Below is a block of entries, which should be copied verbatim apart from the pictures.

= Listed entries =

※ ※ ※

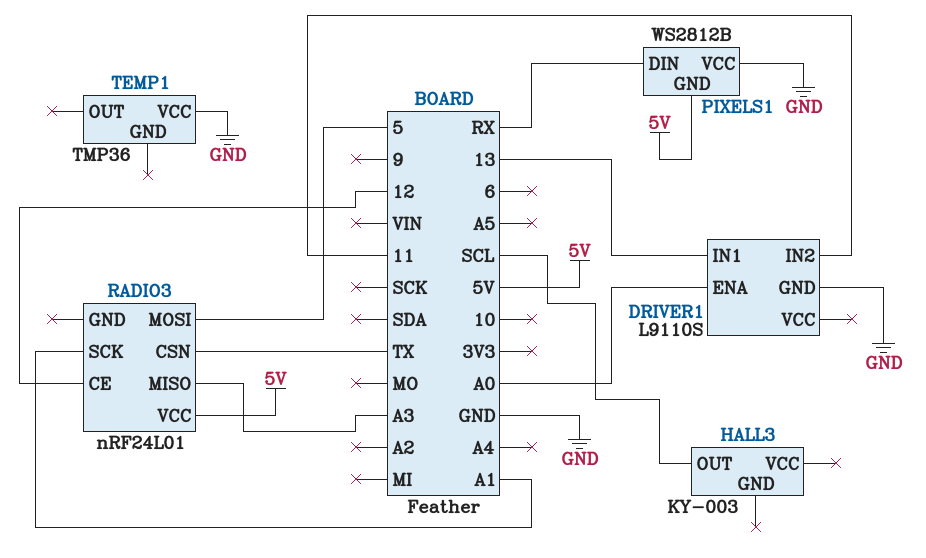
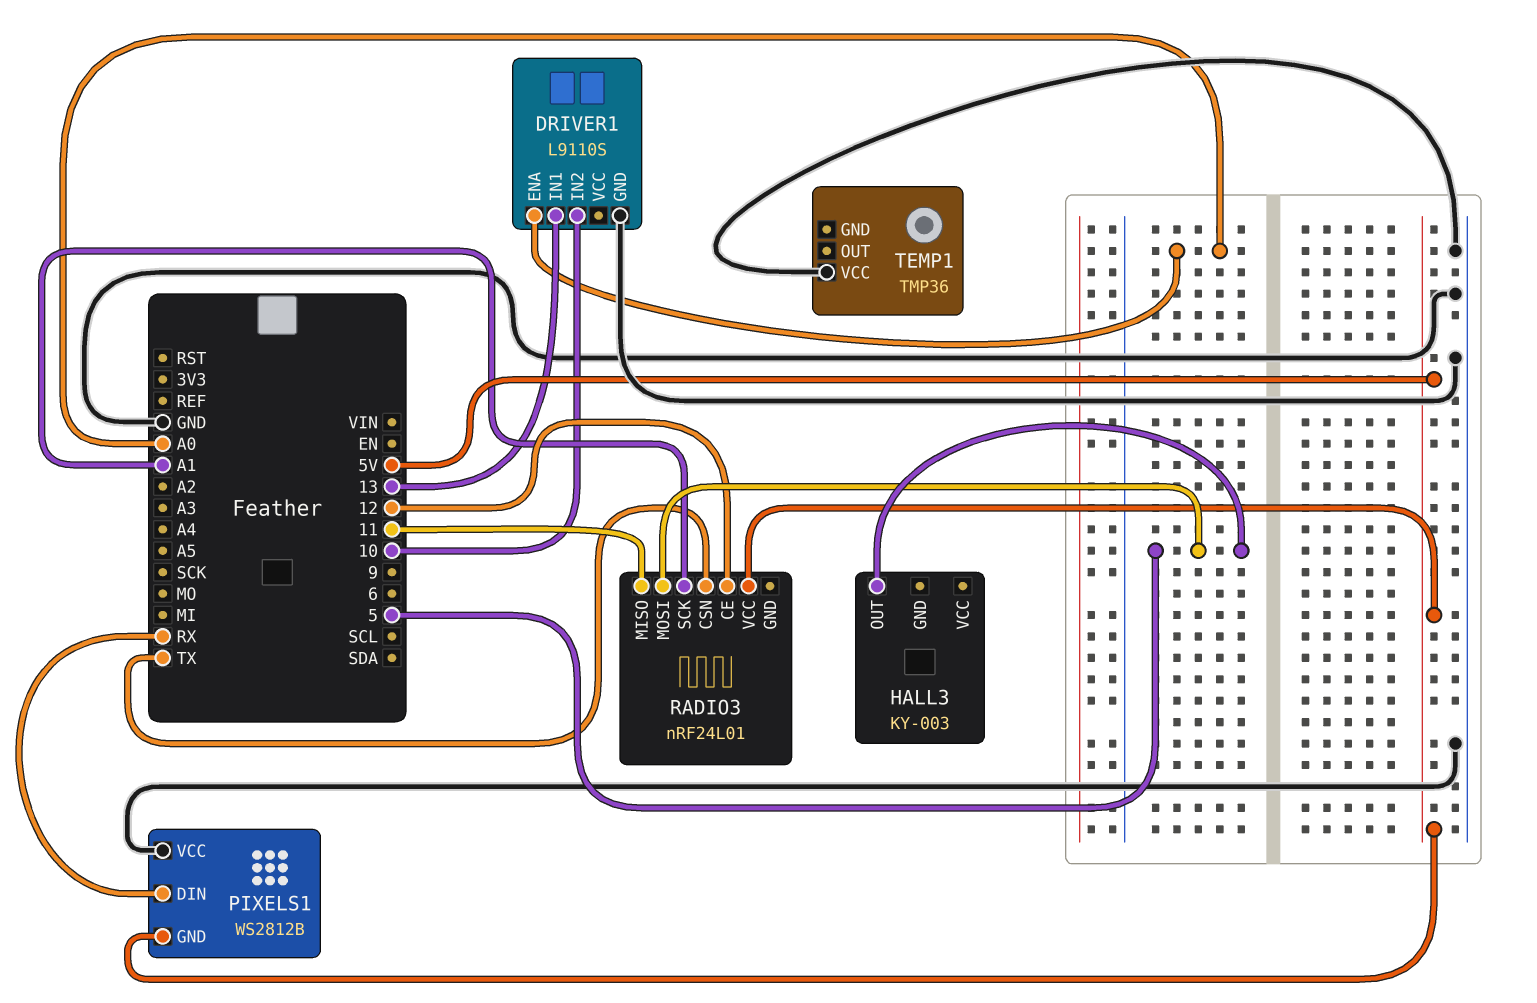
DRIVER1 pin IN2: 11 -> 10
HALL3 pin OUT: SCL -> 5
RADIO3 pin MISO: A3 -> 11

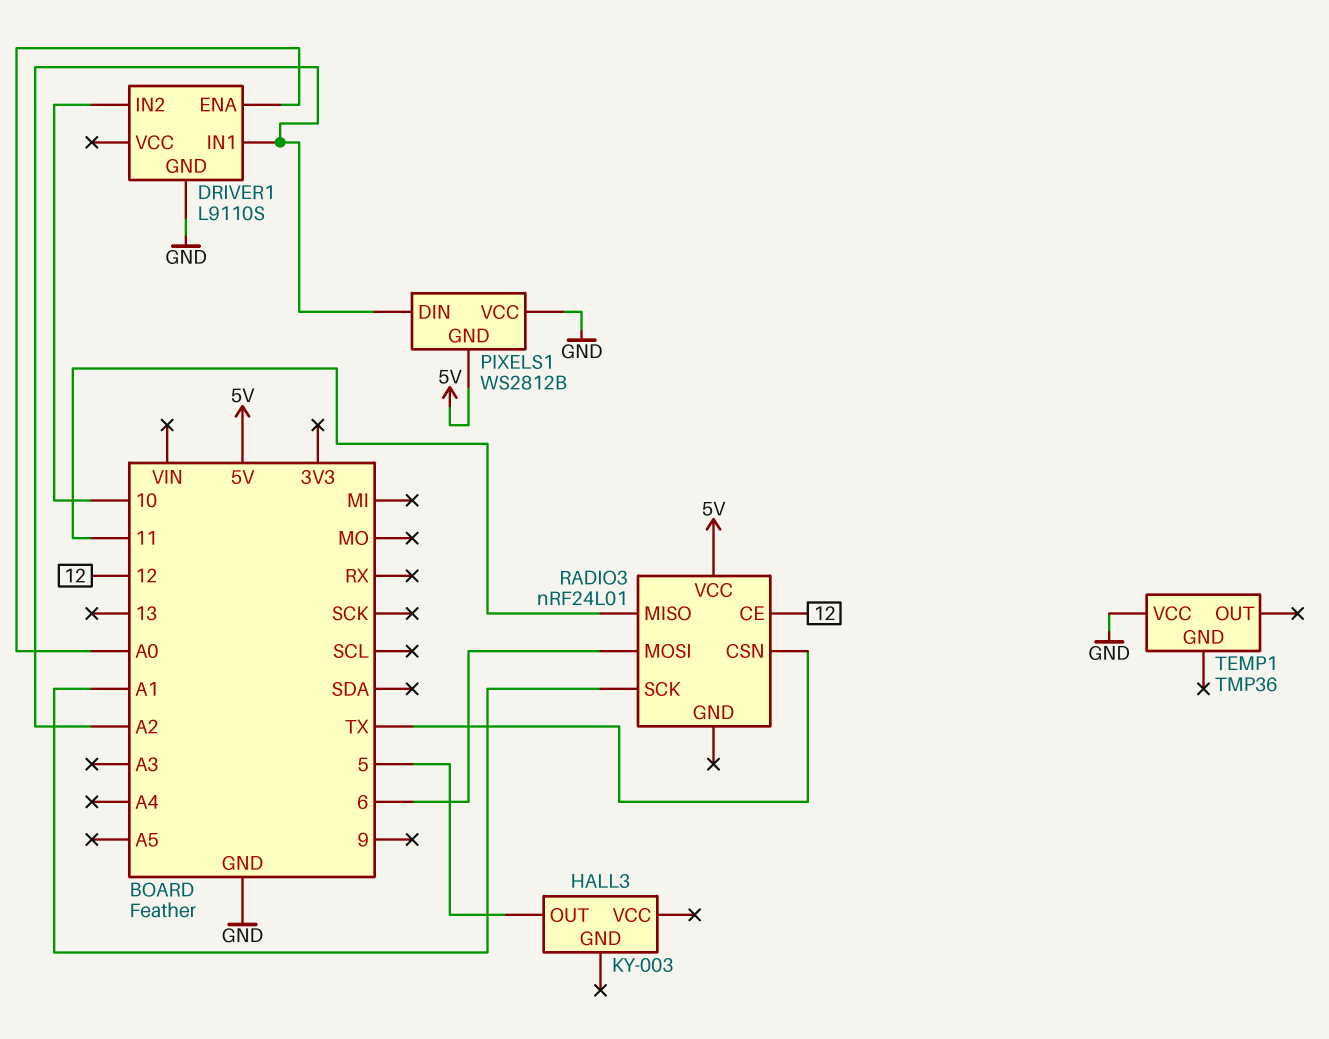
DRIVER1 pin IN1: 13 -> A2
PIXELS1 pin DIN: RX -> A2
RADIO3 pin MOSI: 5 -> 6

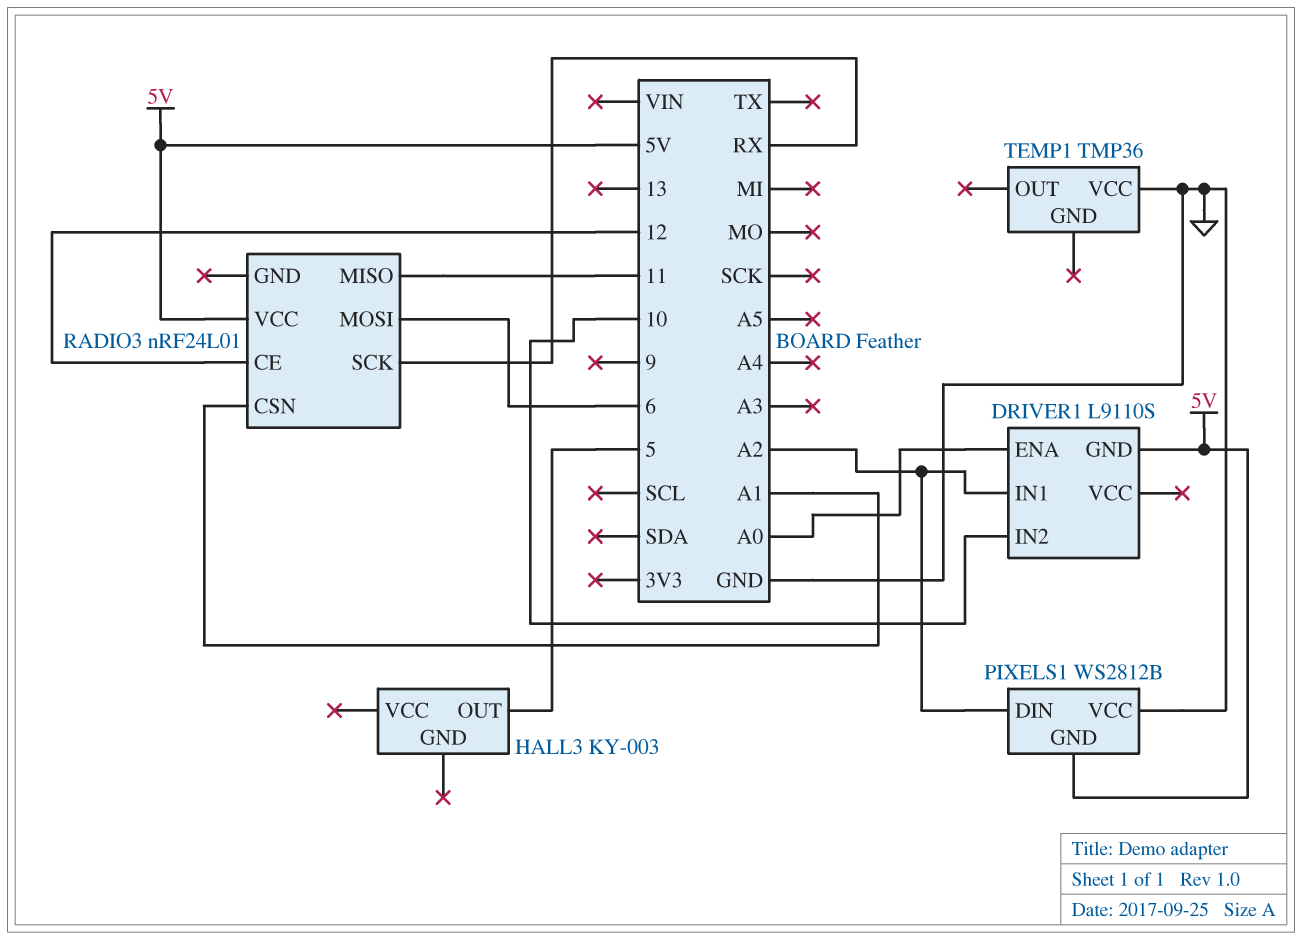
DRIVER1 pin GND: GND -> 5V
RADIO3 pin CSN: TX -> A1
RADIO3 pin SCK: A1 -> RX

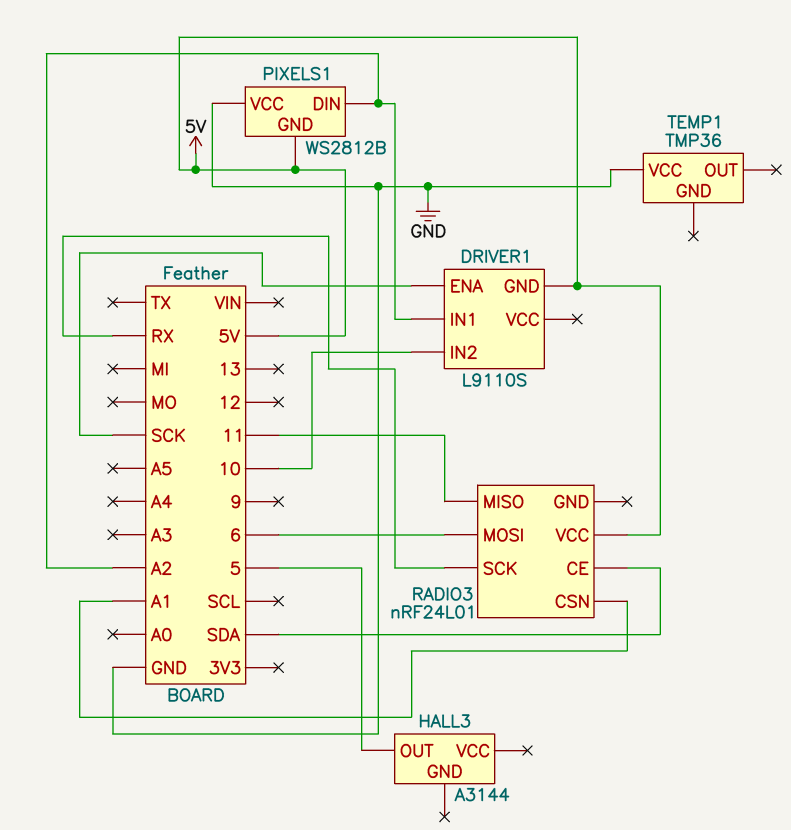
DRIVER1 pin ENA: A0 -> SCK
HALL3: KY-003 -> A3144
RADIO3 pin CE: 12 -> SDA

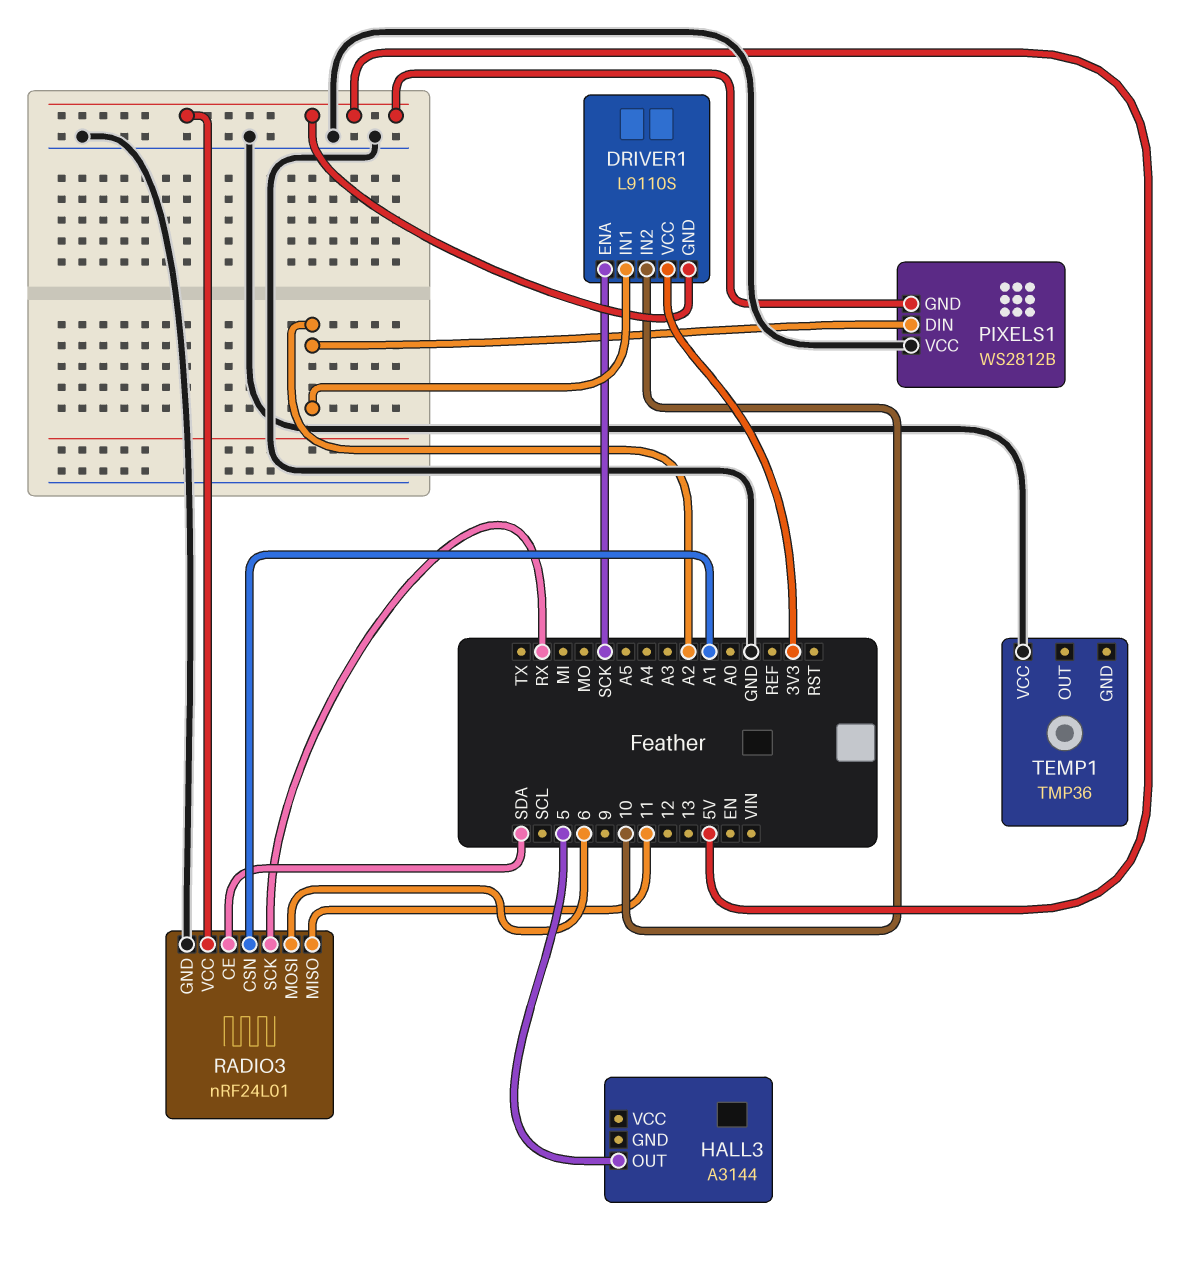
DRIVER1 pin VCC: none -> 3V3
RADIO3 pin GND: none -> GND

※ ※ ※

= Reply =
DRIVER1 pin IN2: 11 -> 10
HALL3 pin OUT: SCL -> 5
RADIO3 pin MISO: A3 -> 11

DRIVER1 pin IN1: 13 -> A2
PIXELS1 pin DIN: RX -> A2
RADIO3 pin MOSI: 5 -> 6

DRIVER1 pin GND: GND -> 5V
RADIO3 pin CSN: TX -> A1
RADIO3 pin SCK: A1 -> RX

DRIVER1 pin ENA: A0 -> SCK
HALL3: KY-003 -> A3144
RADIO3 pin CE: 12 -> SDA

DRIVER1 pin VCC: none -> 3V3
RADIO3 pin GND: none -> GND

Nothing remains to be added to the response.